**What you should do:** Would you restate the entries below word for word, leaving out the images?

[Source data]
- - - -
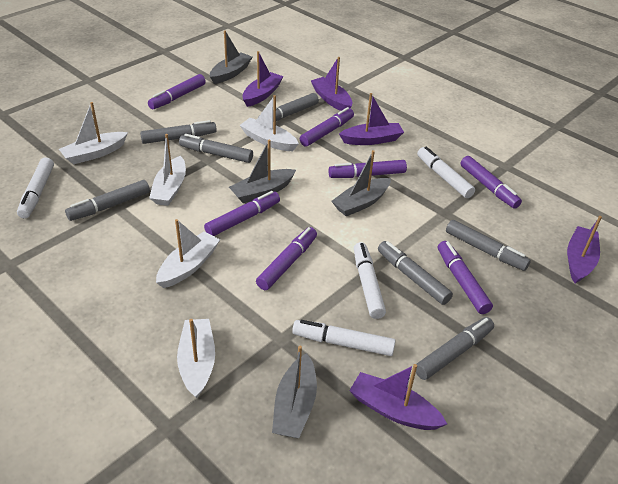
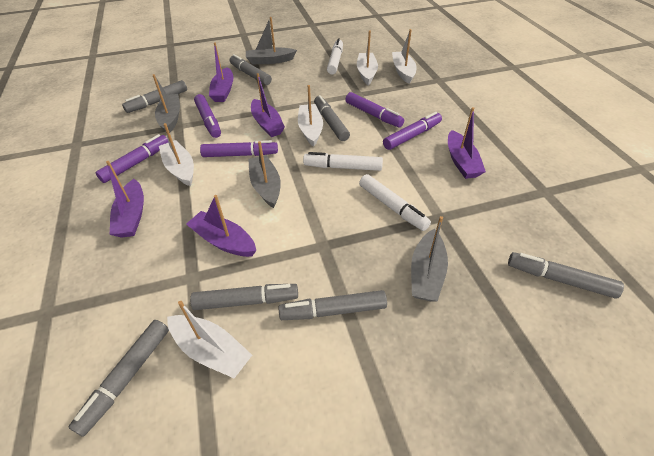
purple marker: 7 -> 5
white marker: 4 -> 3

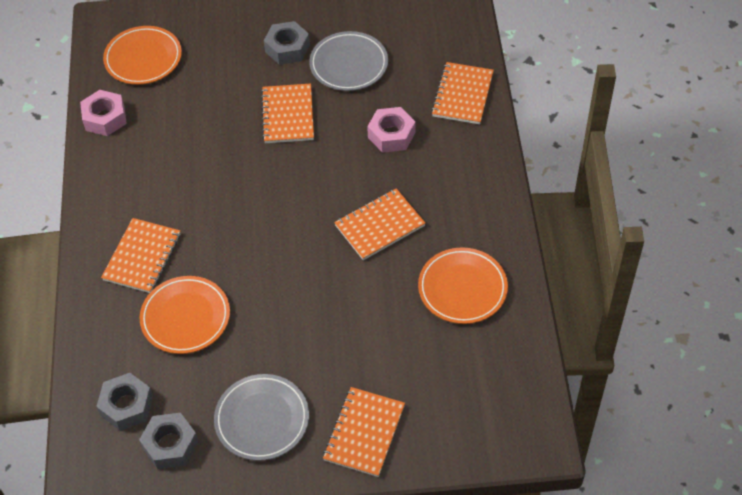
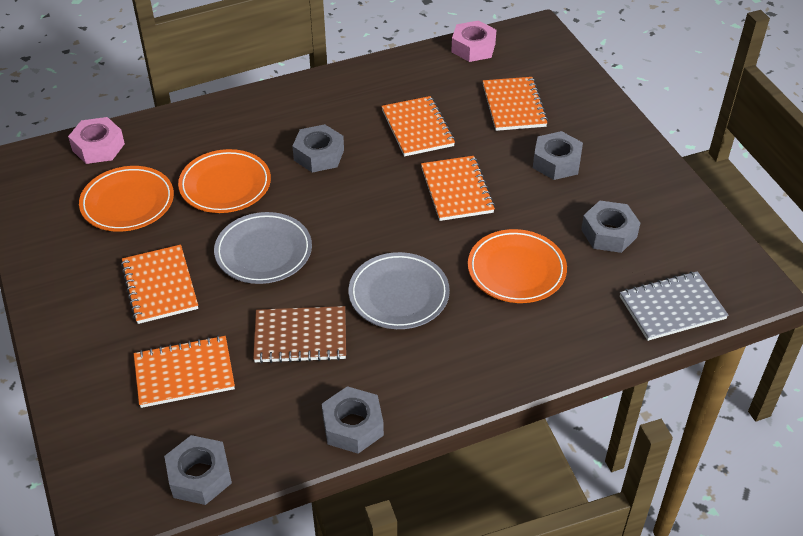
brown notebook: 0 -> 1
grey notebook: 0 -> 1
grey nut: 3 -> 5

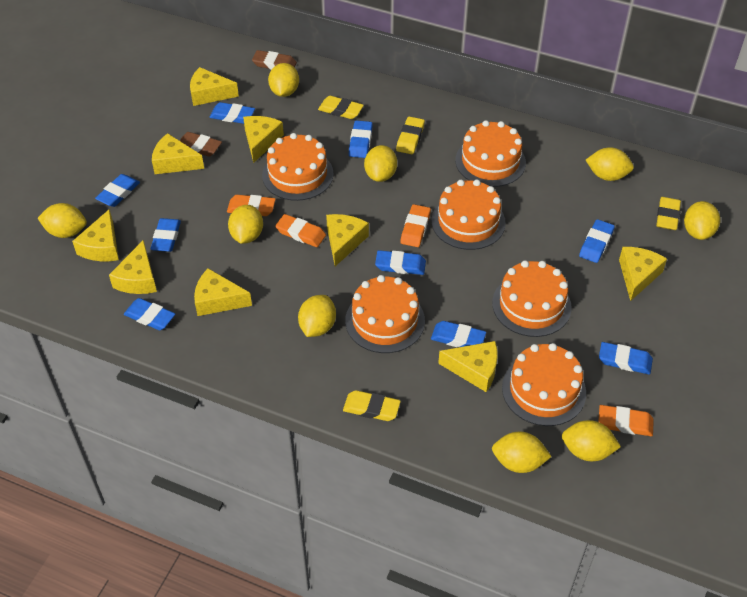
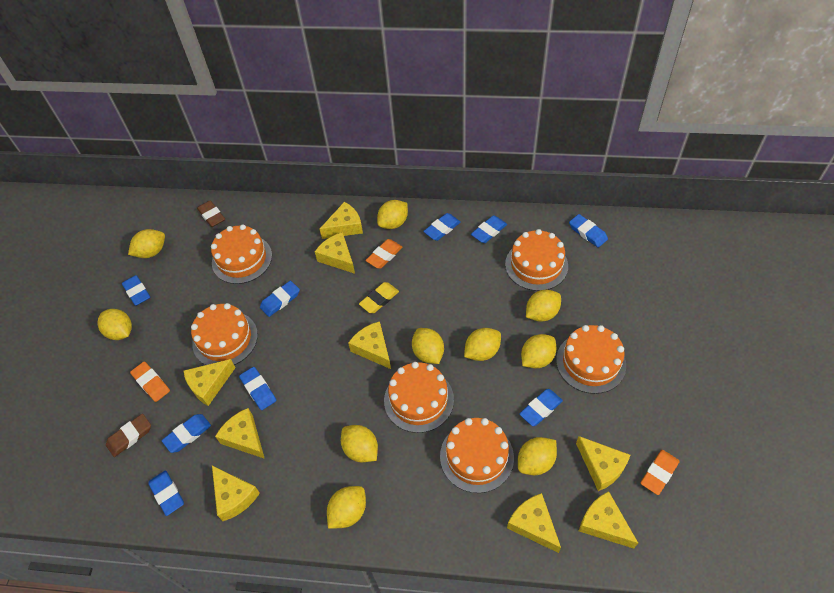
orange eraser: 4 -> 3
yellow eraser: 4 -> 1
yellow lemon: 9 -> 10

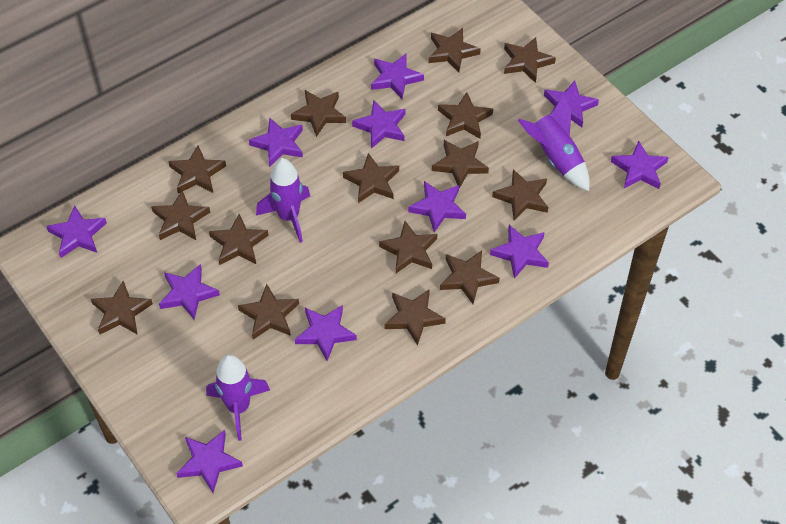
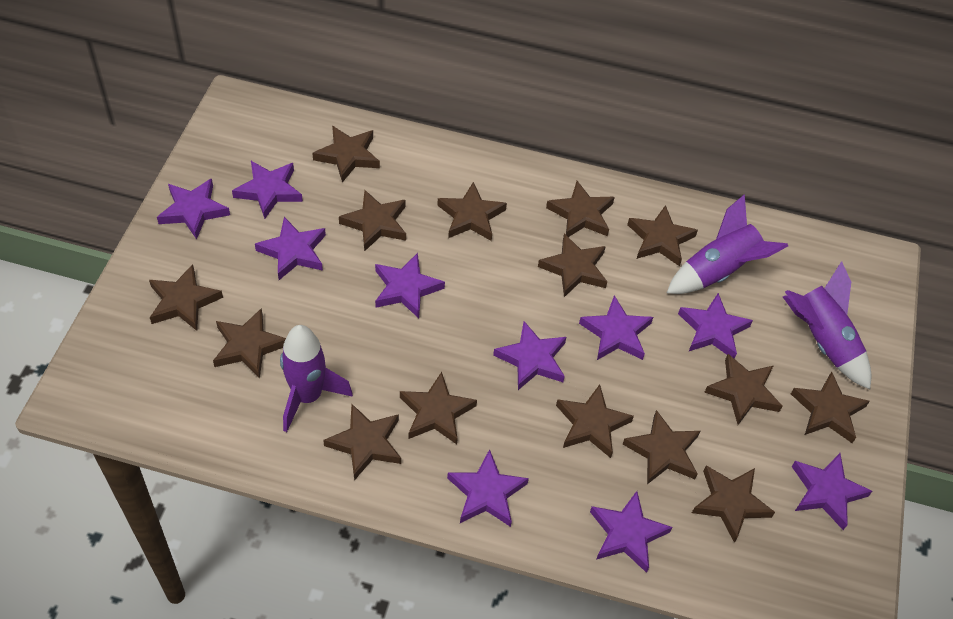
purple star: 11 -> 10

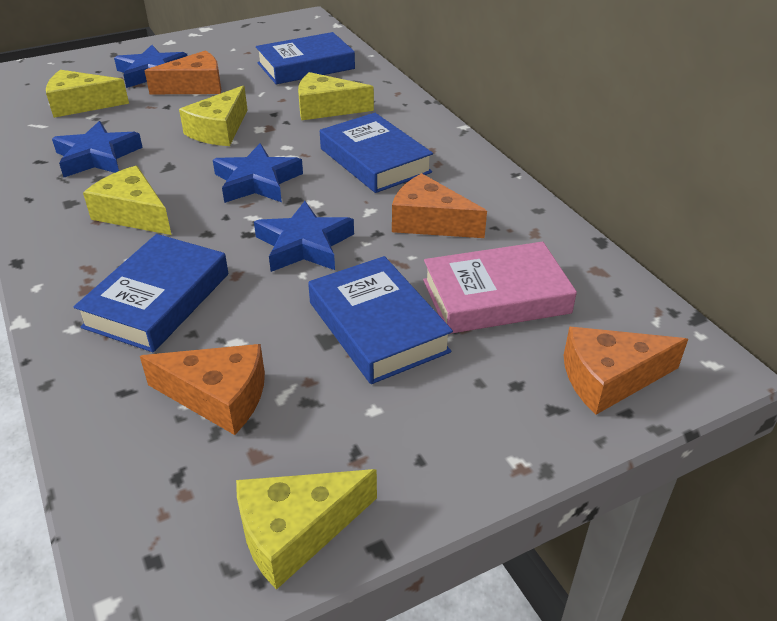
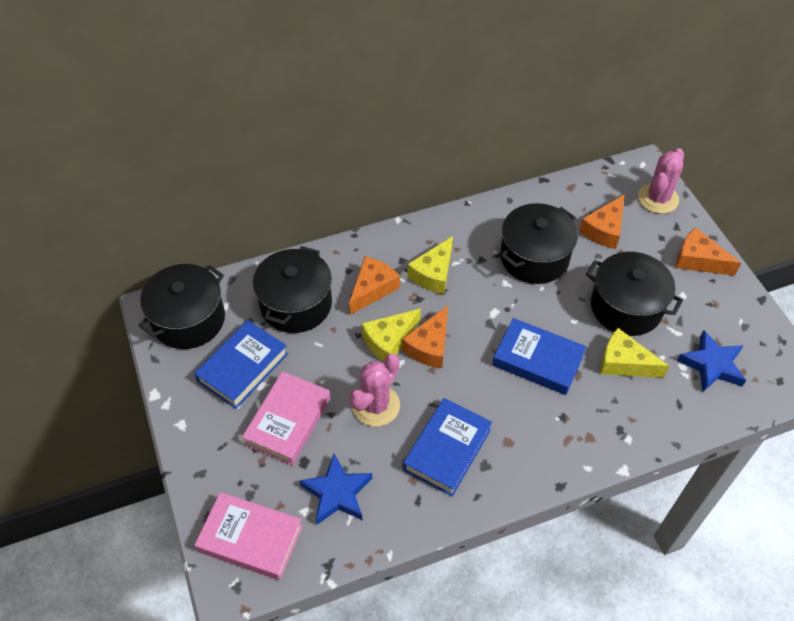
black pot: 0 -> 4
blue book: 4 -> 3
blue star: 4 -> 2
pink book: 1 -> 2
pink cactus: 0 -> 2
yellow cheese: 5 -> 3

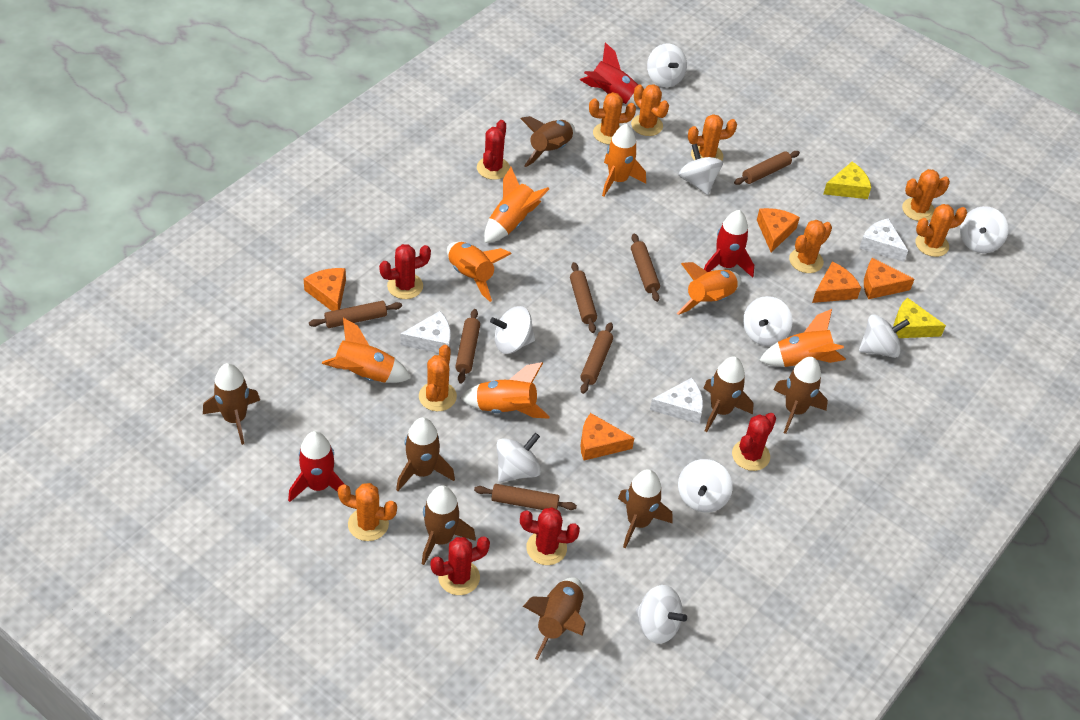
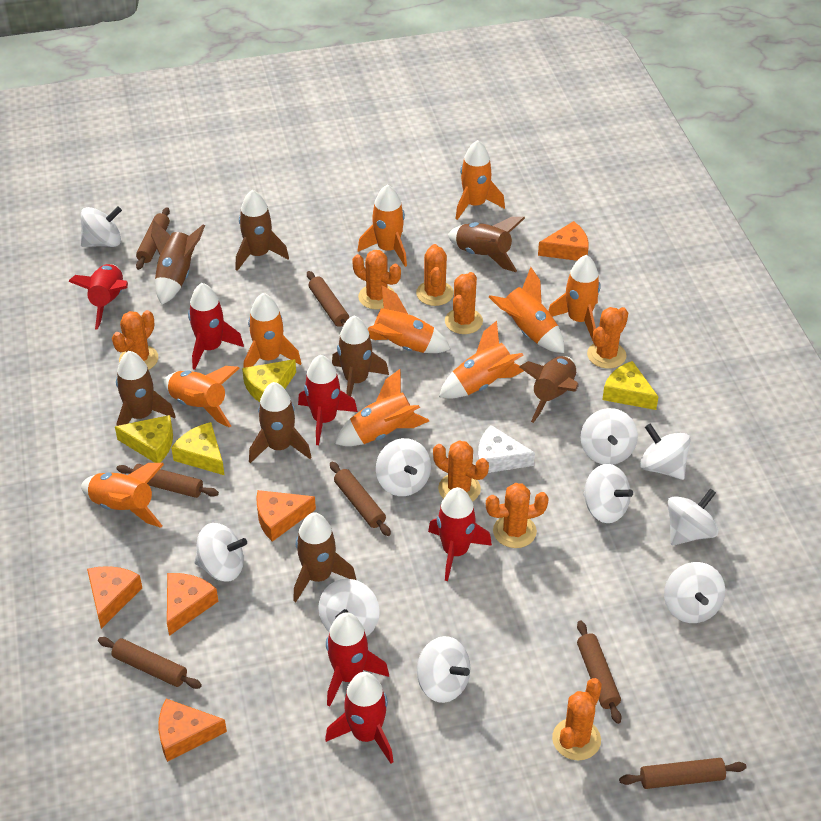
orange rocket: 7 -> 10
red cactus: 5 -> 0
red rocket: 3 -> 6
white cheese: 3 -> 1
white spinning top: 9 -> 10
yellow cheese: 2 -> 4

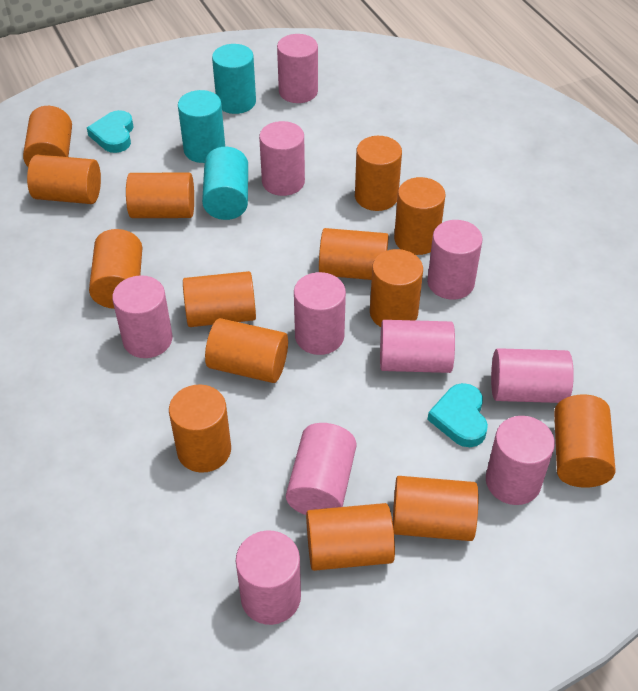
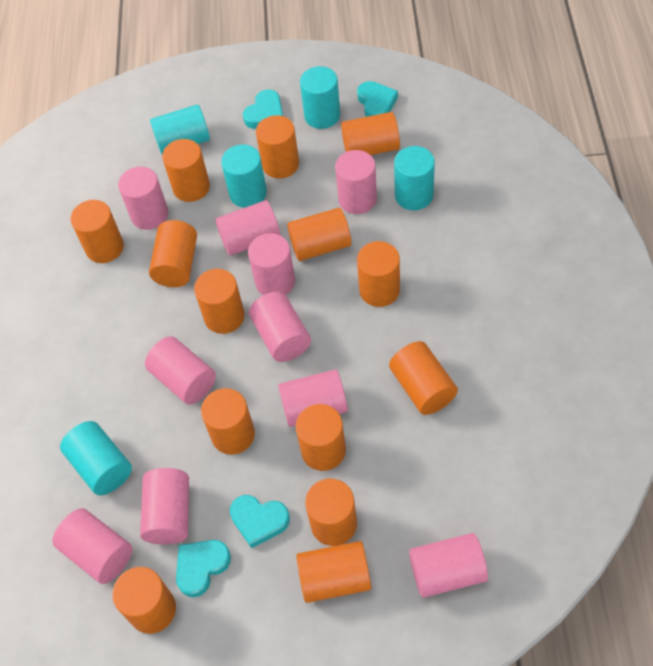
turquoise cylinder: 3 -> 5
turquoise heart: 2 -> 4

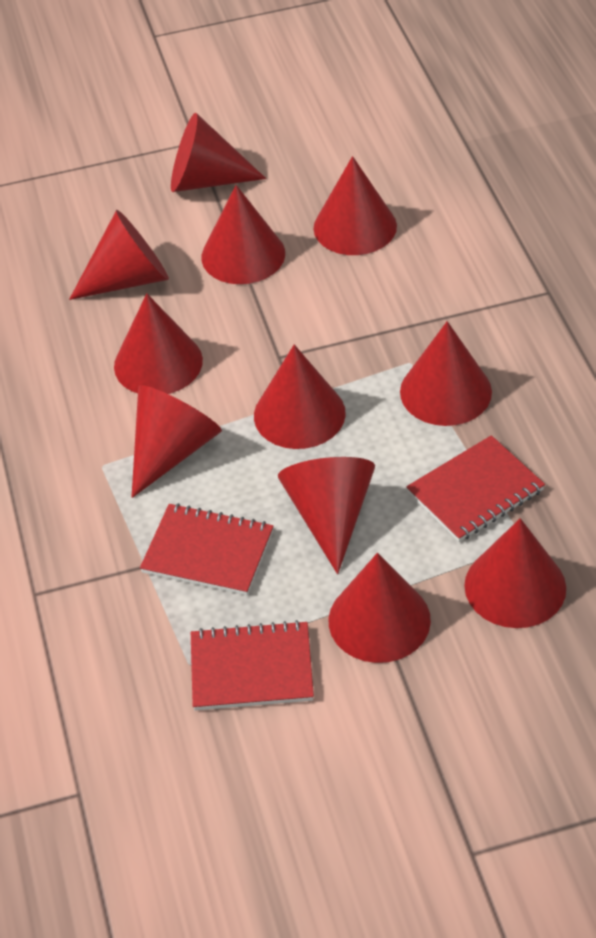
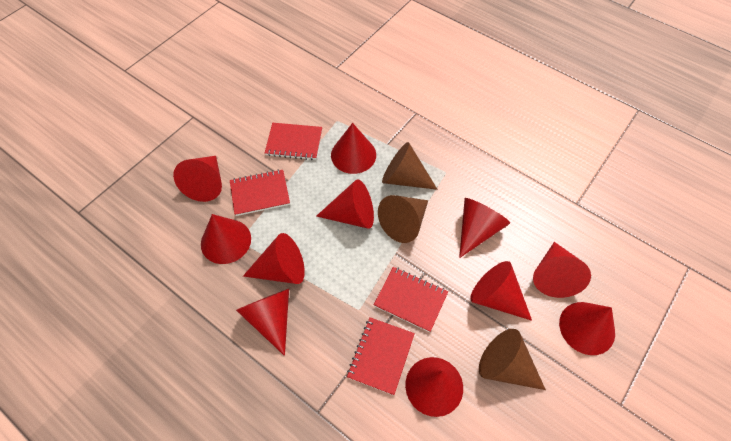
brown cone: 0 -> 3
red notebook: 3 -> 4

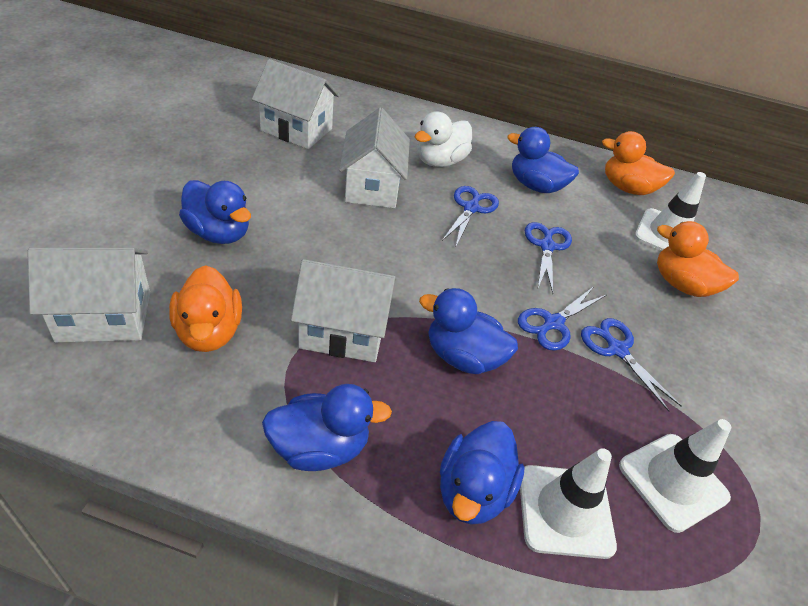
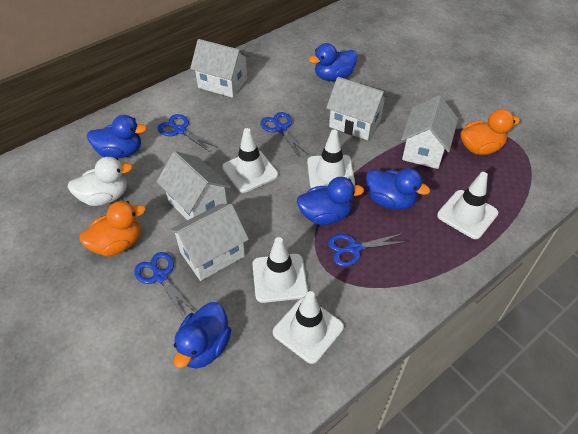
orange duck: 3 -> 2
white house: 4 -> 5
white traffic cone: 3 -> 5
- - - -
**Answer box:**
purple marker: 7 -> 5
white marker: 4 -> 3

brown notebook: 0 -> 1
grey notebook: 0 -> 1
grey nut: 3 -> 5

orange eraser: 4 -> 3
yellow eraser: 4 -> 1
yellow lemon: 9 -> 10

purple star: 11 -> 10

black pot: 0 -> 4
blue book: 4 -> 3
blue star: 4 -> 2
pink book: 1 -> 2
pink cactus: 0 -> 2
yellow cheese: 5 -> 3

orange rocket: 7 -> 10
red cactus: 5 -> 0
red rocket: 3 -> 6
white cheese: 3 -> 1
white spinning top: 9 -> 10
yellow cheese: 2 -> 4

turquoise cylinder: 3 -> 5
turquoise heart: 2 -> 4

brown cone: 0 -> 3
red notebook: 3 -> 4

orange duck: 3 -> 2
white house: 4 -> 5
white traffic cone: 3 -> 5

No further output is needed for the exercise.